Data for this exercise below:

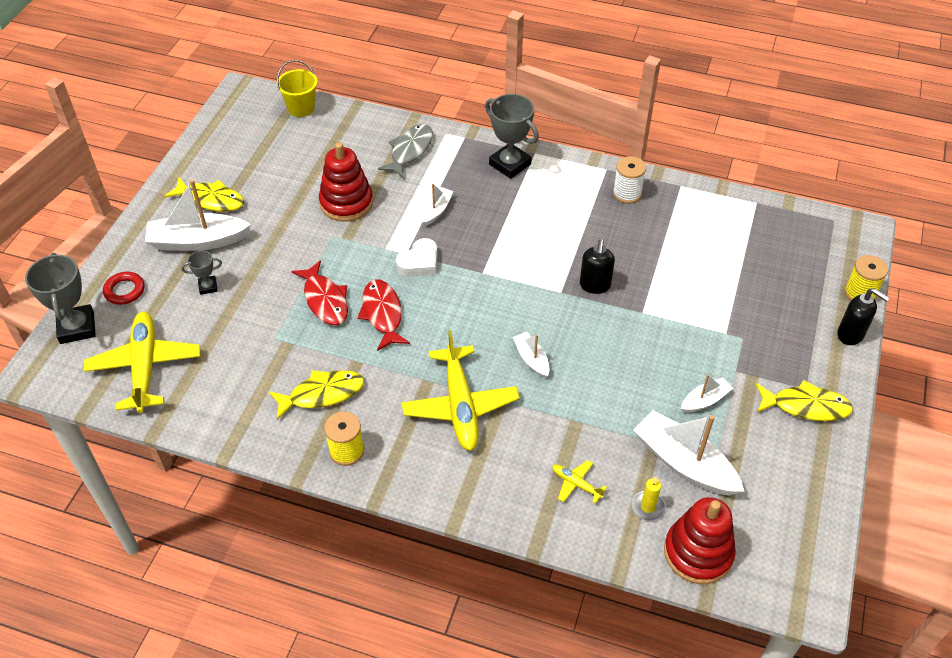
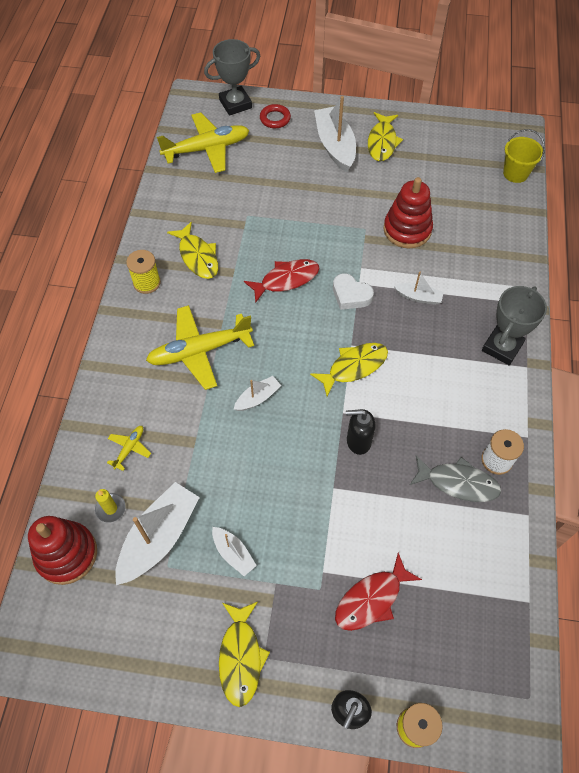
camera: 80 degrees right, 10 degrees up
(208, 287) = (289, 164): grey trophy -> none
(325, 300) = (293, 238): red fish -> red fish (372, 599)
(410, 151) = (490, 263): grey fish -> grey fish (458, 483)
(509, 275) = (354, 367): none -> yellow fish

End of Data for this exercise.
Data for this exercise below:

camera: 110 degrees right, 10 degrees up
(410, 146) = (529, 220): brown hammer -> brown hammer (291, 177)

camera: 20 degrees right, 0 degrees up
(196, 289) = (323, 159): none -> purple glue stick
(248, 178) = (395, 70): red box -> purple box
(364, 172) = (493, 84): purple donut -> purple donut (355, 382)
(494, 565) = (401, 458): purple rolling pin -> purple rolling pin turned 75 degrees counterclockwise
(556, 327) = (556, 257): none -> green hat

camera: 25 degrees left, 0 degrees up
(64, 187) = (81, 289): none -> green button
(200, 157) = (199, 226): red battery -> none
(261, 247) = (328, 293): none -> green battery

End of Data for this exercise.
Data for this exercise below:

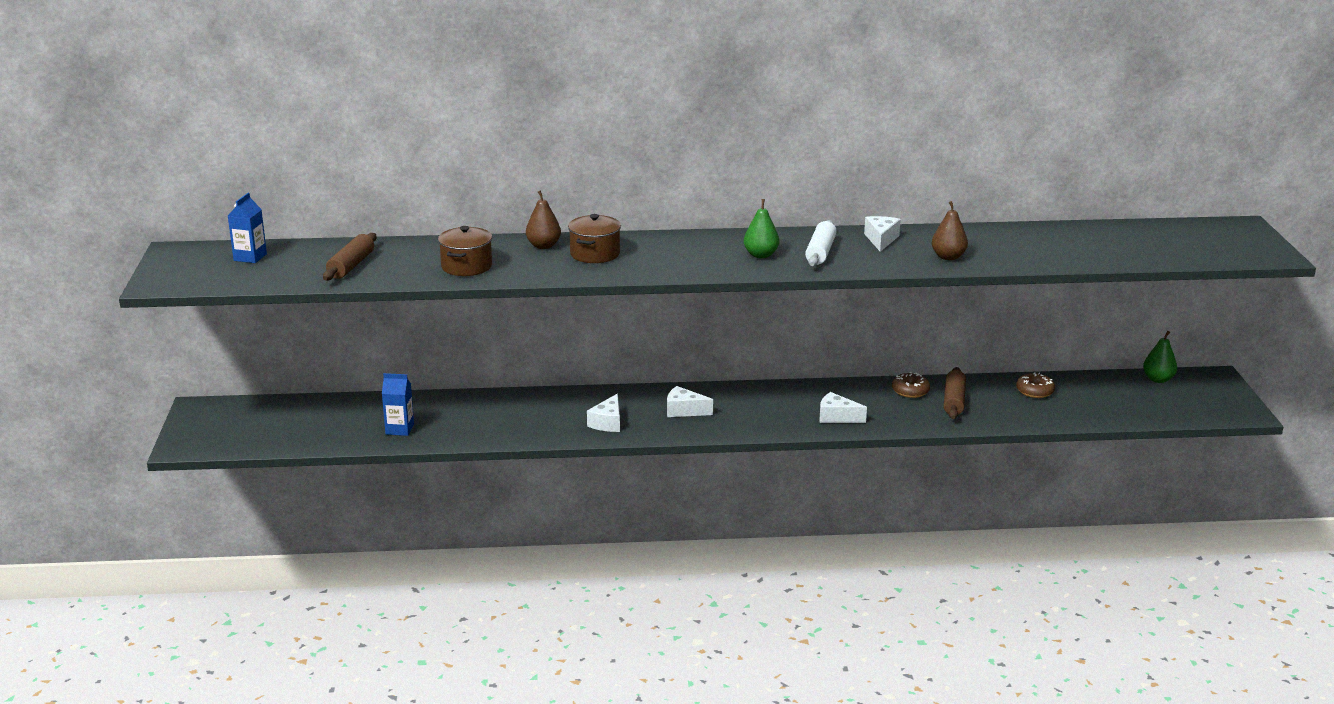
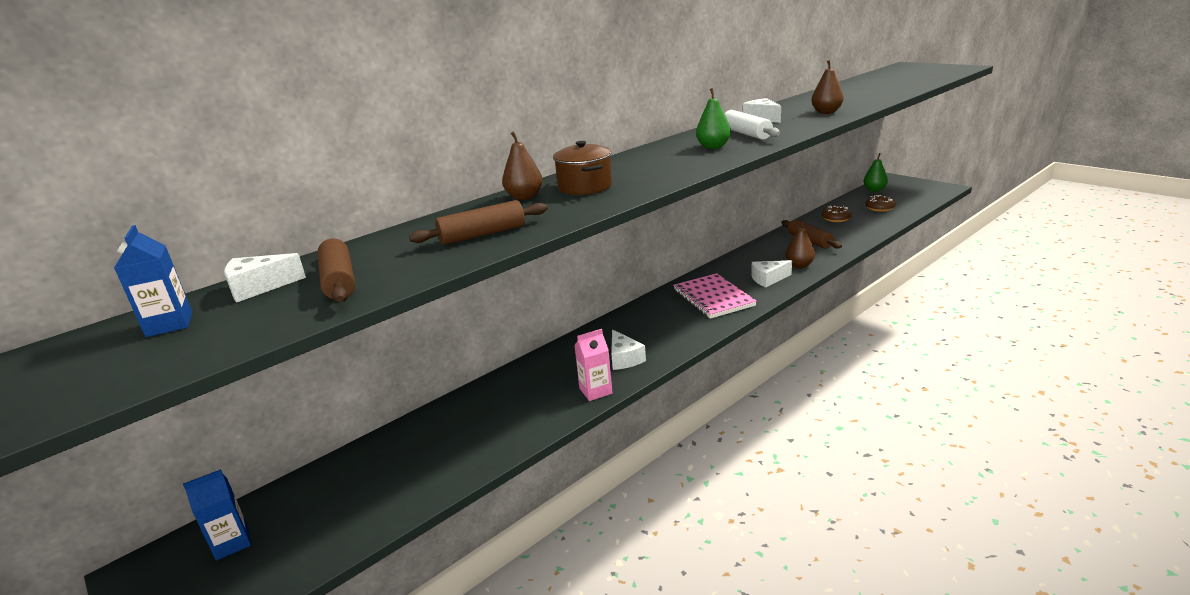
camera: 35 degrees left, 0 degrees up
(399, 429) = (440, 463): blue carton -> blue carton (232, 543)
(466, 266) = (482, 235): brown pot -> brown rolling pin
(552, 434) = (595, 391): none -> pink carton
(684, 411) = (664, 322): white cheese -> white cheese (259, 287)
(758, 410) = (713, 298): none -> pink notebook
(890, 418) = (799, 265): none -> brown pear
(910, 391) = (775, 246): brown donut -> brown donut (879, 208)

End of Data for this exercise.

▸ **What is required**:
What is the number of lines in the listing that include the word "fish"? Give the number and no other text.

▸ **Result of the task**:
3